§ **EXERCISE DETAILS**
Return only that part of the material below which starts with the line containing "C209: 68pF (GND, VOL) -> 82pF (GND, VOL)" and goes on through the line containing "U207 pin out: VTH -> CMP", restated exactly.

§ **DATA LISTING**
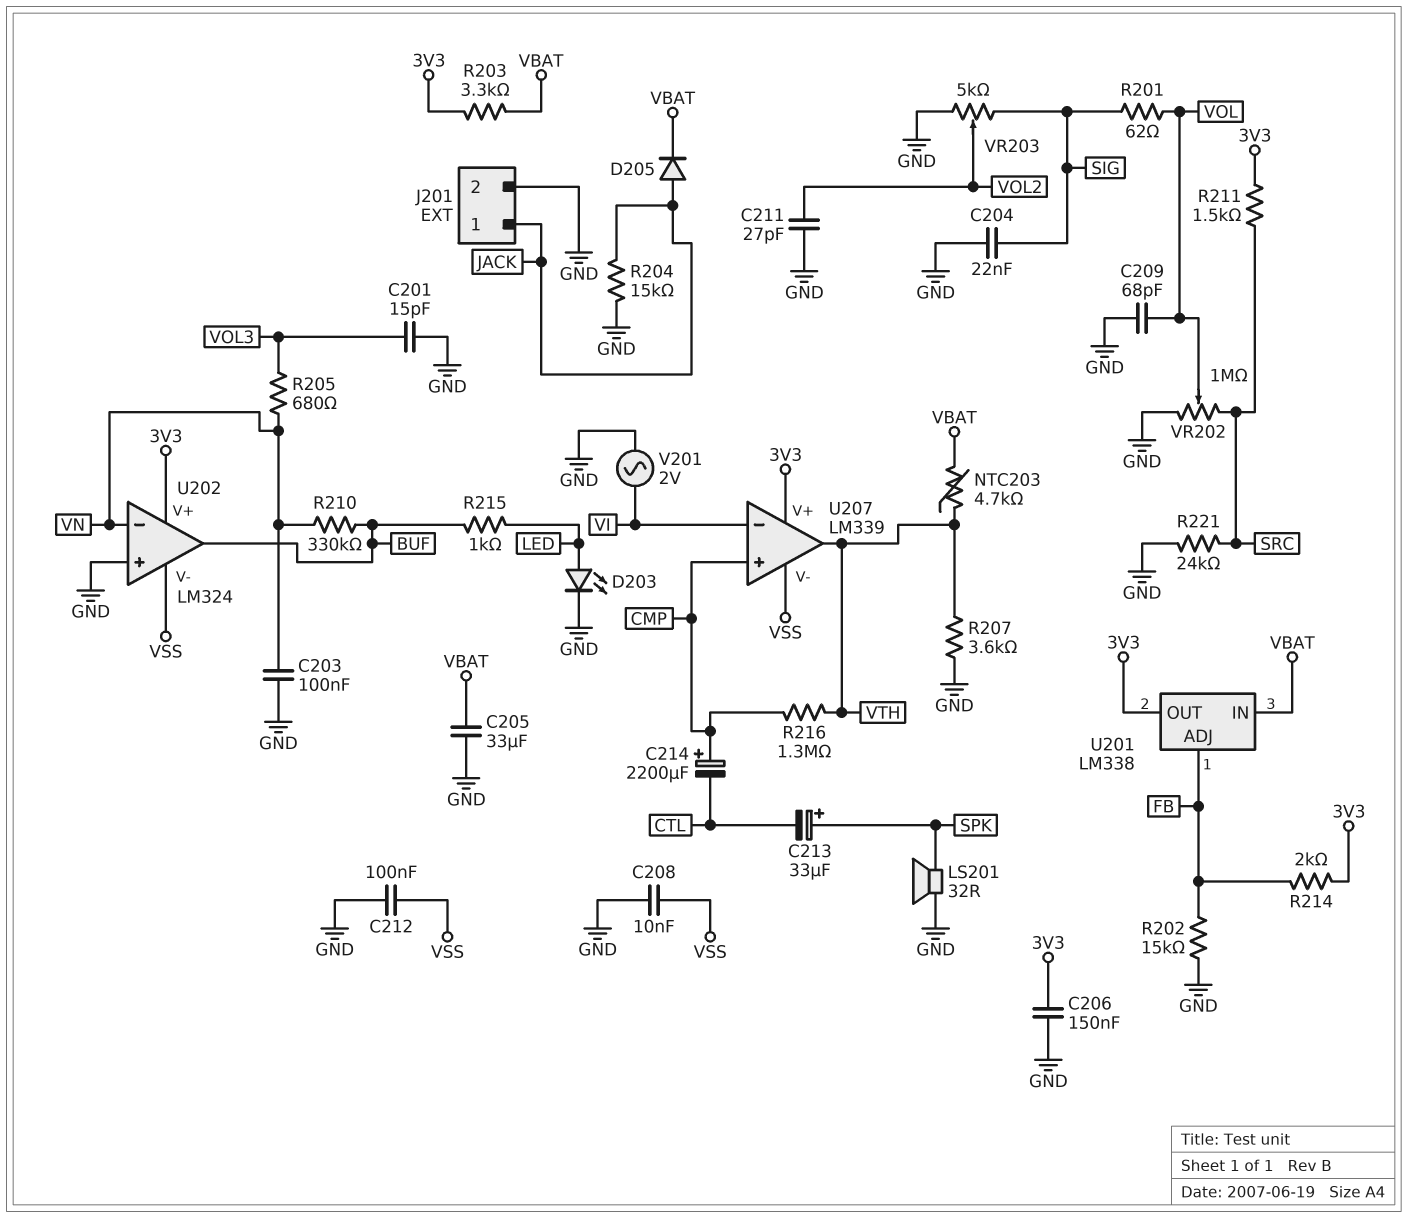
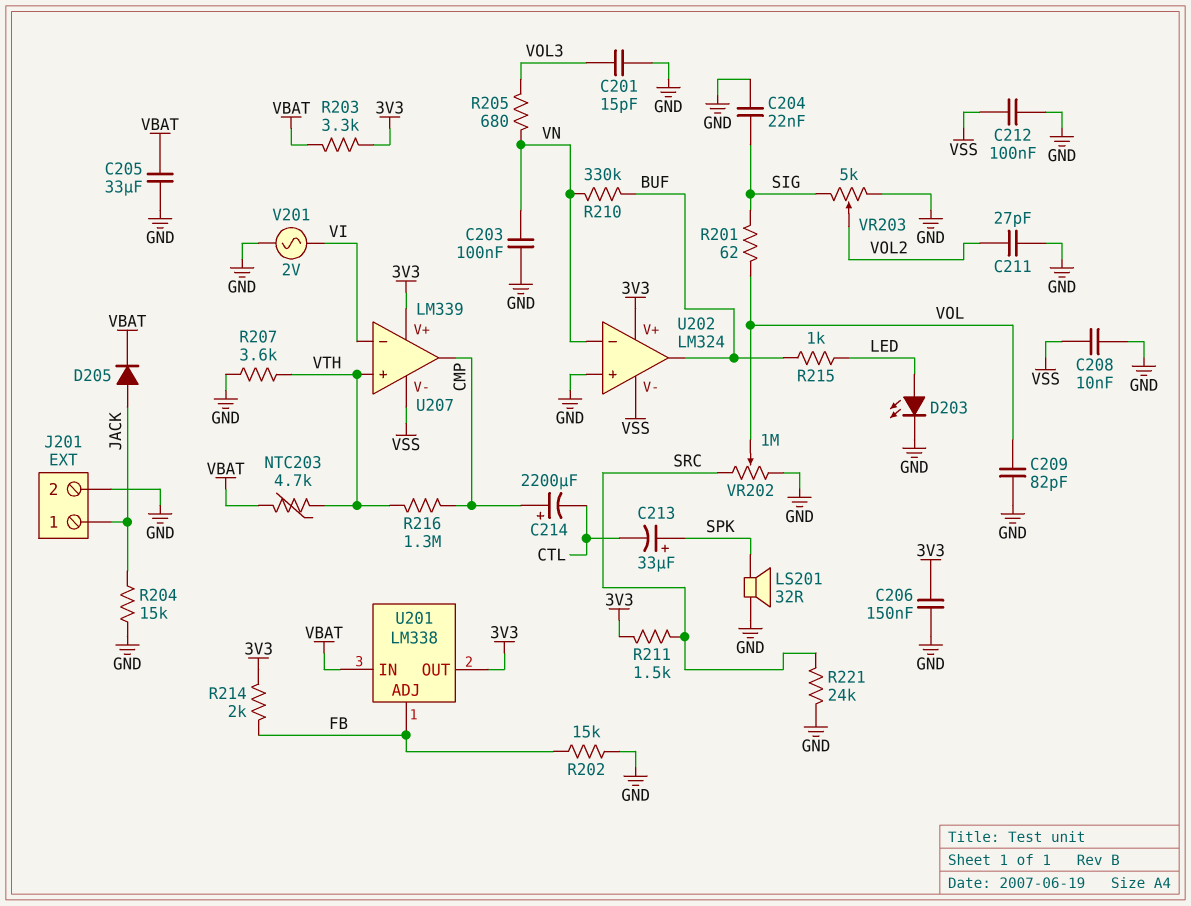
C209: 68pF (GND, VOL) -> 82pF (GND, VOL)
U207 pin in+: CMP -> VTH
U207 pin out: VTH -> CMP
...
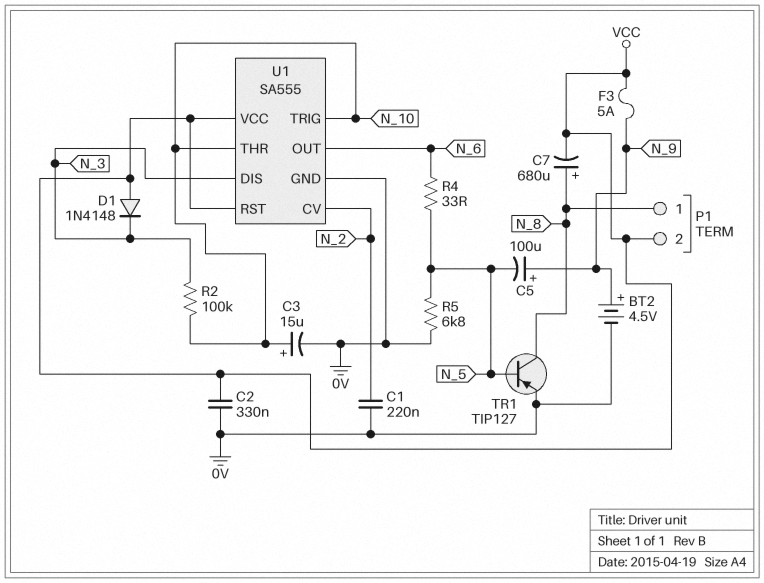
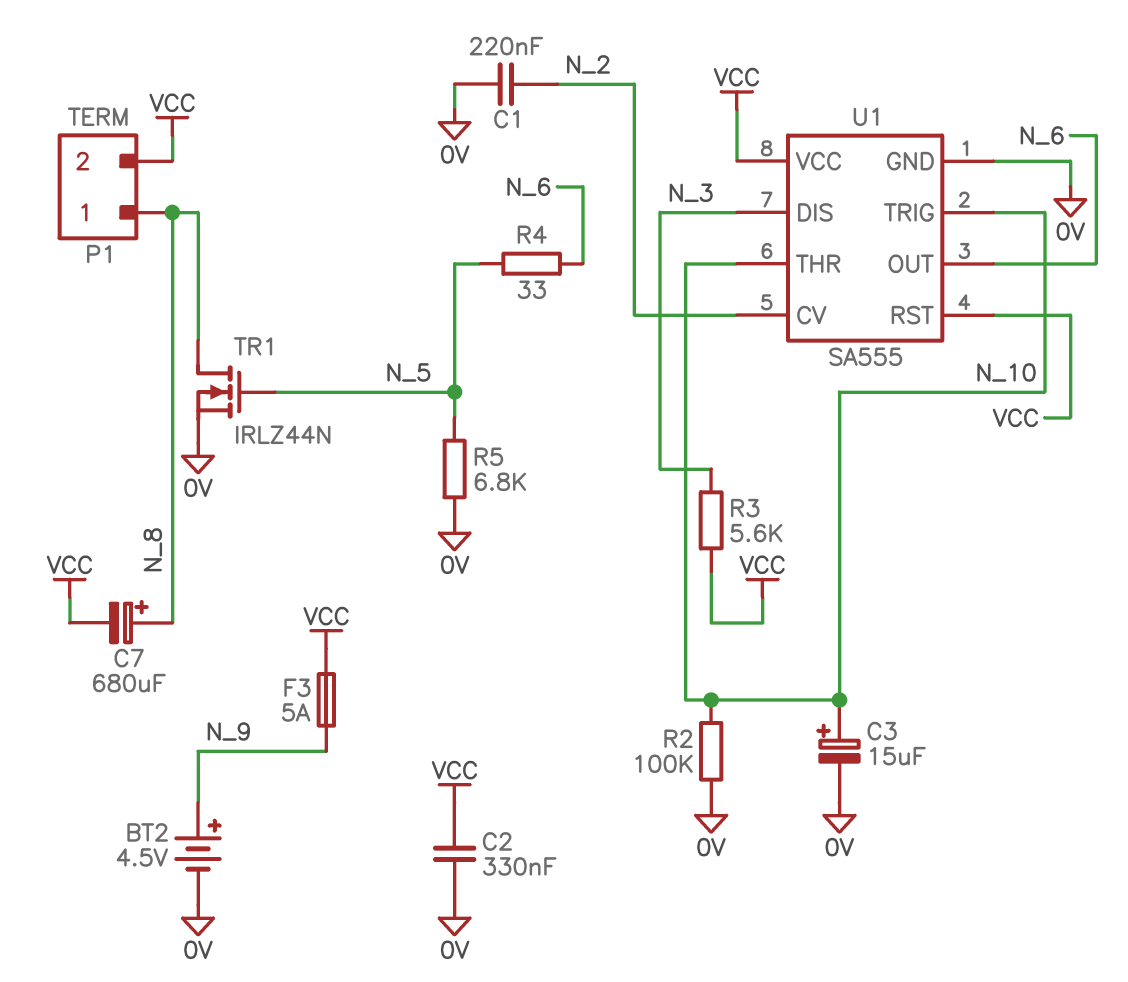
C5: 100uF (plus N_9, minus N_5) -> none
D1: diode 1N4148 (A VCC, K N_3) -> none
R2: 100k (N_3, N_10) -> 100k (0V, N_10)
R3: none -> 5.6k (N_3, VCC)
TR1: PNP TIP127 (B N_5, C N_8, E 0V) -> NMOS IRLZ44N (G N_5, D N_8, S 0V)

§ **RESULT BELOW**
C209: 68pF (GND, VOL) -> 82pF (GND, VOL)
U207 pin in+: CMP -> VTH
U207 pin out: VTH -> CMP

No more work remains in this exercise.